WHAT TO DO:
Leave the pictures out, and repeat exactly every line from the one with "R6: 560 (SIG6, SIG21) -> 560 (GND, SIG21)" through the end of the data below.

MATERIAL PROVIDED:

________________________________________

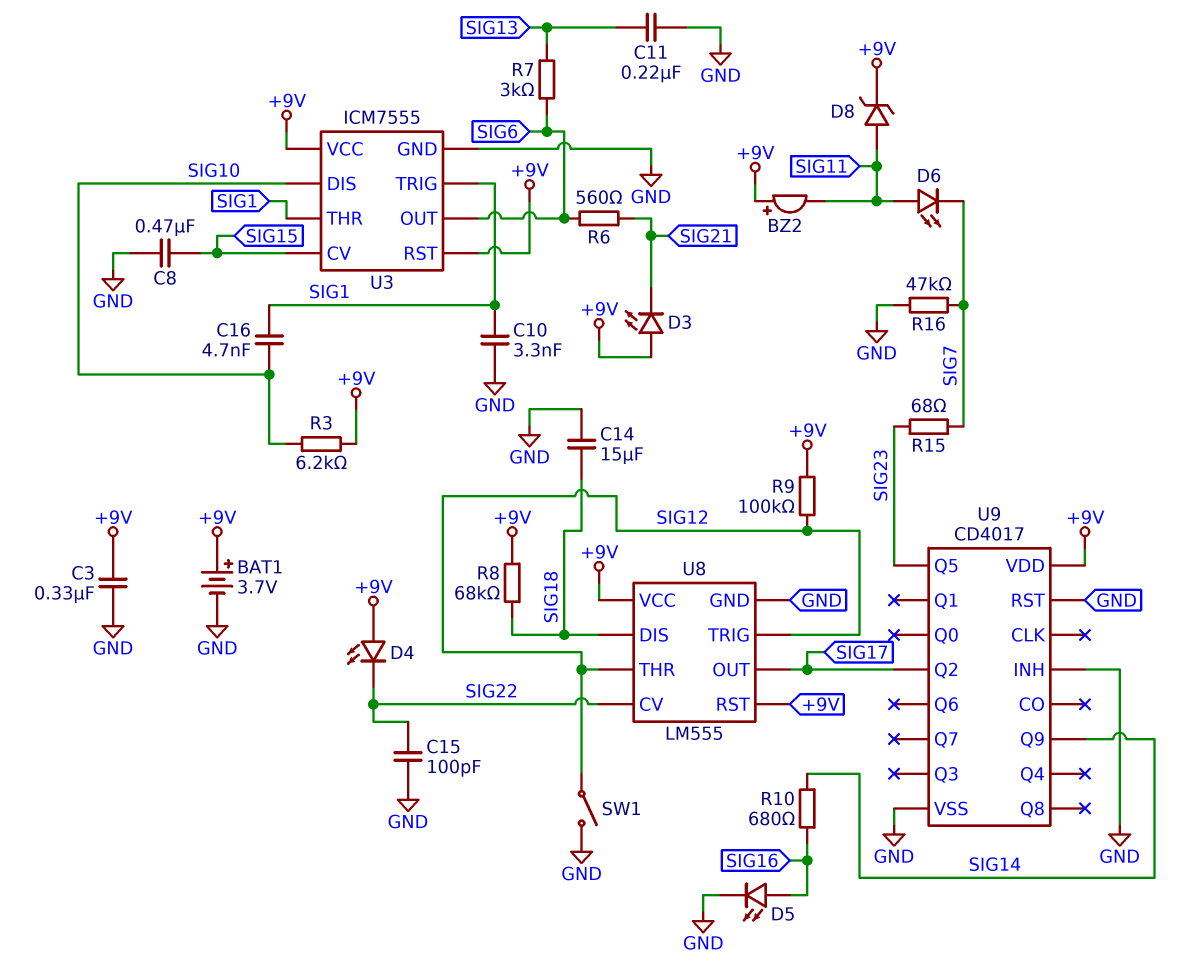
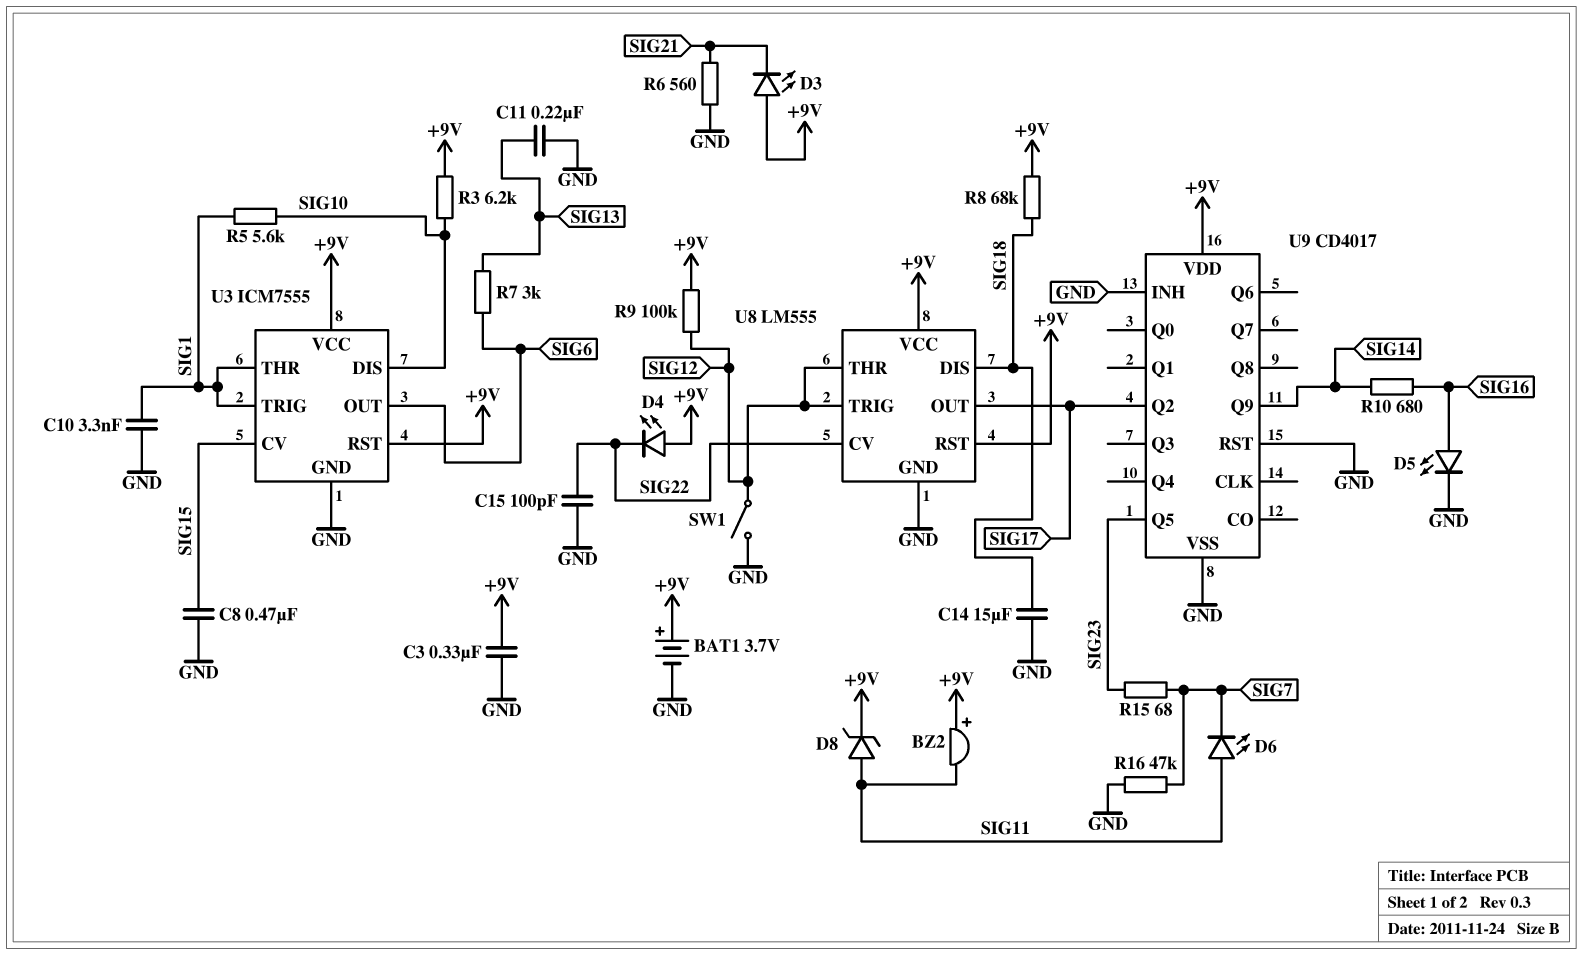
C16: 4.7nF (SIG1, SIG10) -> none
R5: none -> 5.6k (SIG1, SIG10)
R6: 560 (SIG6, SIG21) -> 560 (GND, SIG21)

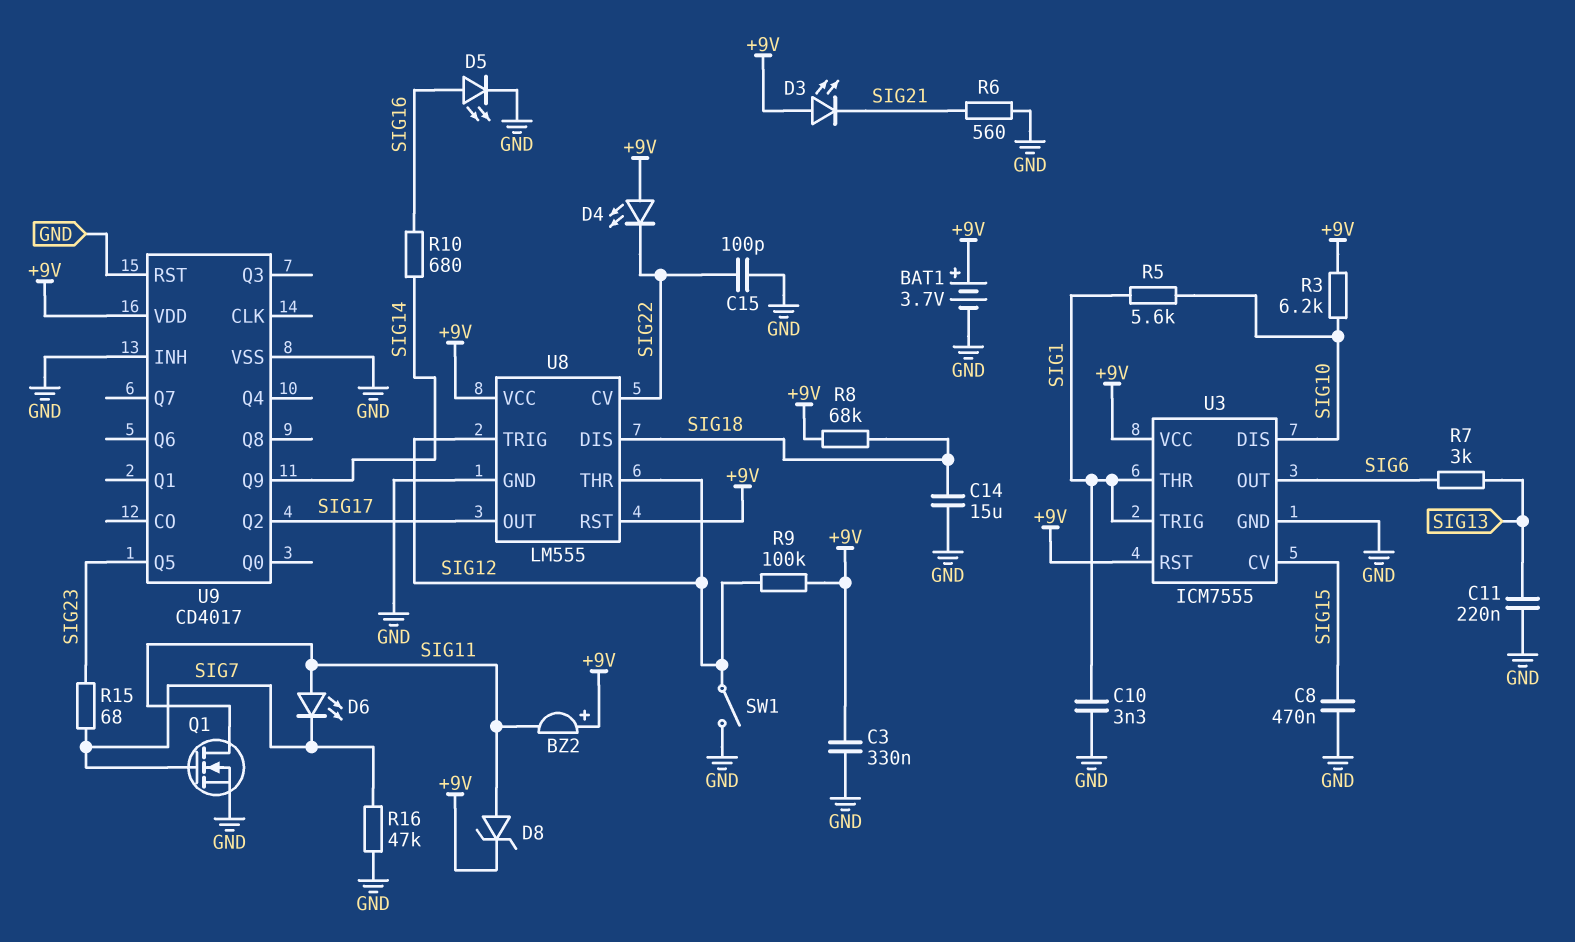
Q1: none -> NMOS (G SIG7, D SIG11, S GND)

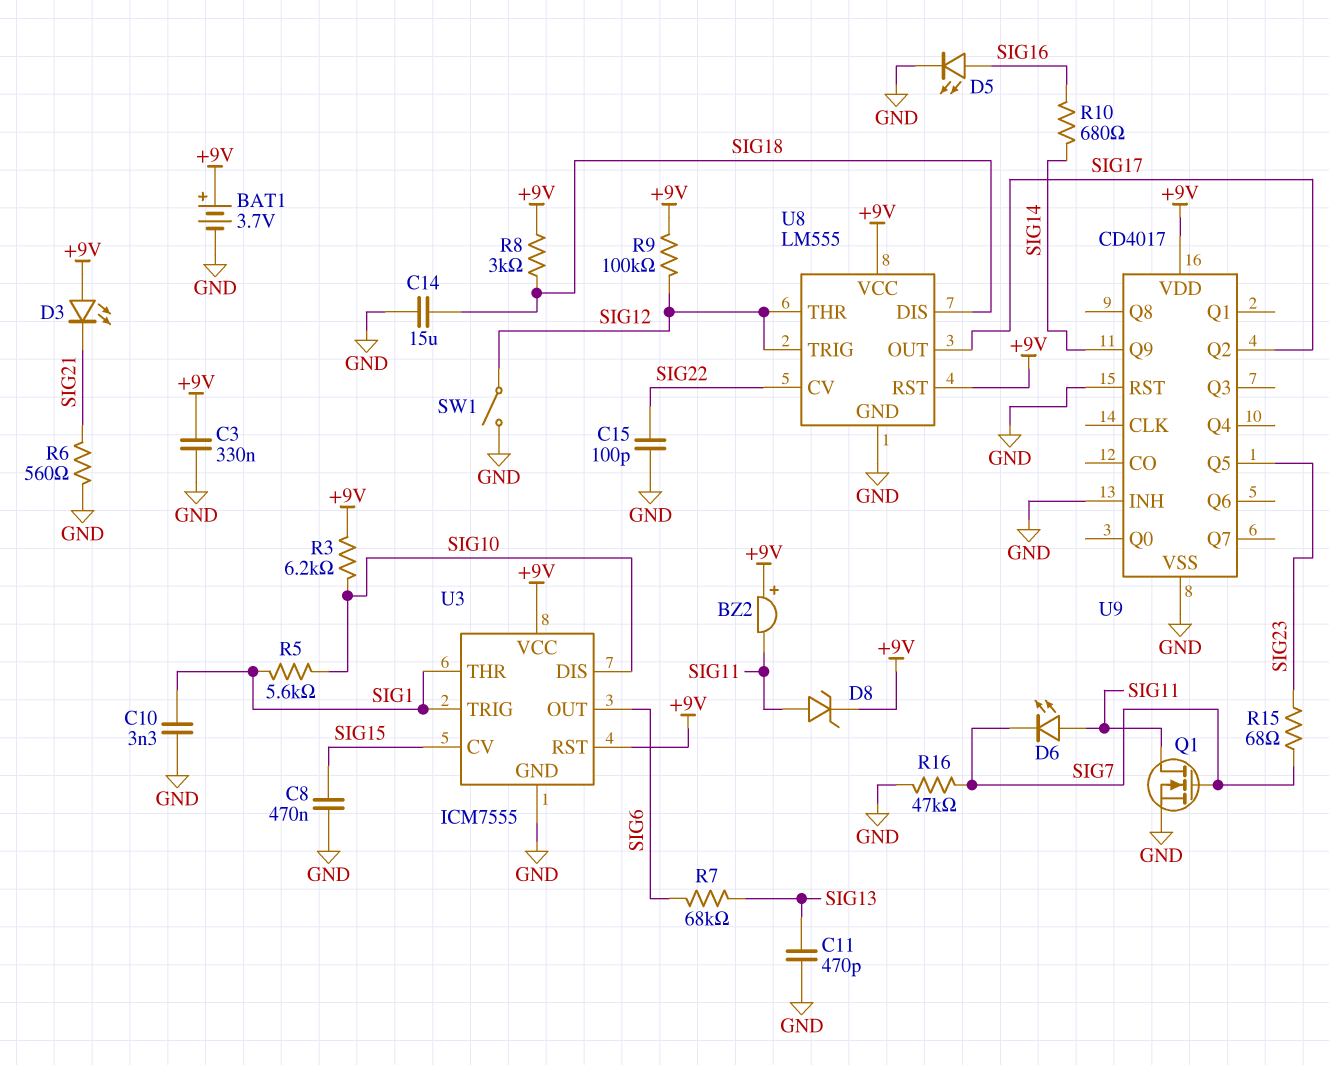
C11: 220nF (GND, SIG13) -> 470pF (GND, SIG13)
D4: LED (A +9V, K SIG22) -> none
R7: 3k (SIG6, SIG13) -> 68k (SIG6, SIG13)
R8: 68k (+9V, SIG18) -> 3k (+9V, SIG18)

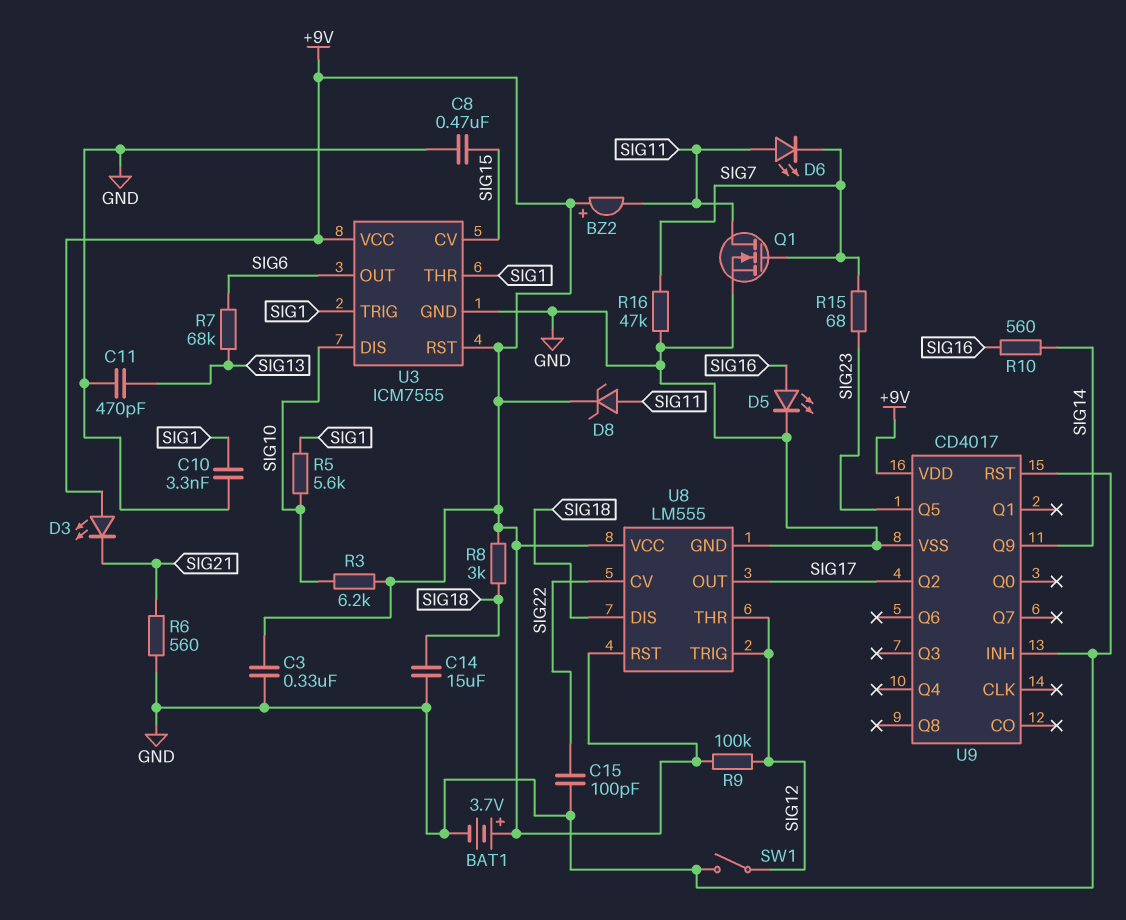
R10: 680 (SIG14, SIG16) -> 560 (SIG14, SIG16)

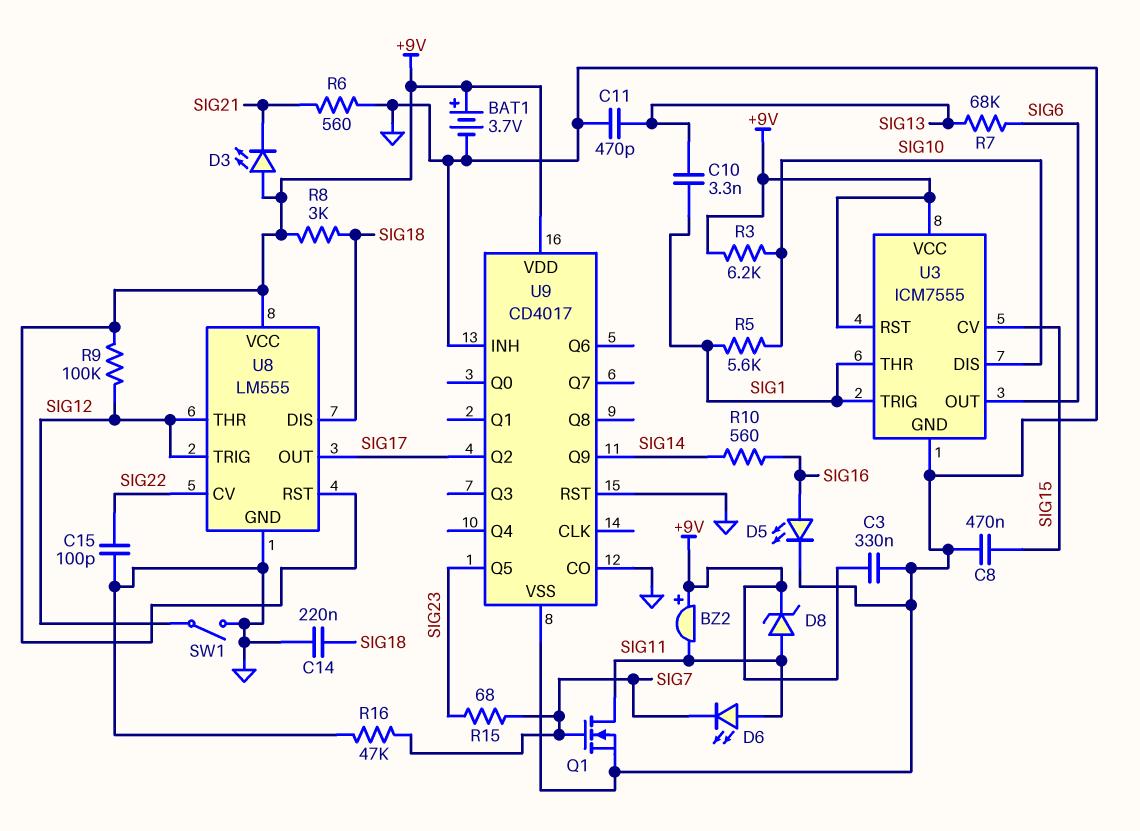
C10: 3.3nF (GND, SIG1) -> 3.3nF (SIG1, SIG13)
C14: 15uF (GND, SIG18) -> 220nF (GND, SIG18)
U9 pin CO: none -> GND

________________________________________

ANSWER SPACE:
R6: 560 (SIG6, SIG21) -> 560 (GND, SIG21)

Q1: none -> NMOS (G SIG7, D SIG11, S GND)

C11: 220nF (GND, SIG13) -> 470pF (GND, SIG13)
D4: LED (A +9V, K SIG22) -> none
R7: 3k (SIG6, SIG13) -> 68k (SIG6, SIG13)
R8: 68k (+9V, SIG18) -> 3k (+9V, SIG18)

R10: 680 (SIG14, SIG16) -> 560 (SIG14, SIG16)

C10: 3.3nF (GND, SIG1) -> 3.3nF (SIG1, SIG13)
C14: 15uF (GND, SIG18) -> 220nF (GND, SIG18)
U9 pin CO: none -> GND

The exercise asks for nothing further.